(Geometric object motion data)
--------------------
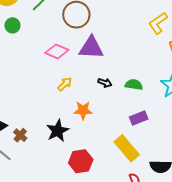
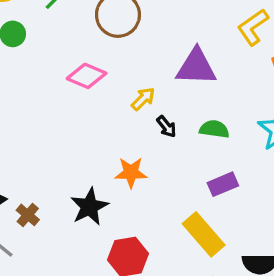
purple triangle: (91, 48) -> (196, 67), moved
black arrow: (105, 83) -> (166, 127), turned 32
yellow arrow: (65, 84) -> (143, 99), moved

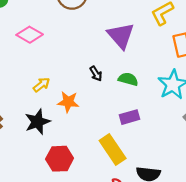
purple triangle: (196, 67) -> (121, 36), turned 40
pink diamond: (87, 76) -> (30, 35), moved
yellow arrow: (143, 99) -> (42, 85), moved

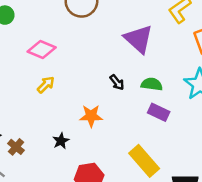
yellow arrow: (42, 85) -> (46, 85), moved
purple rectangle: (130, 117) -> (159, 112), moved, turned 48
black star: (37, 122) -> (61, 141), size x0.6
--------------------
From the line that contains "yellow arrow: (42, 85) -> (46, 85), moved" down to the final line of the entries, print every line exactly as it is, and only those lines.

YOUR RESPONSE =>
yellow arrow: (42, 85) -> (46, 85), moved
purple rectangle: (130, 117) -> (159, 112), moved, turned 48
black star: (37, 122) -> (61, 141), size x0.6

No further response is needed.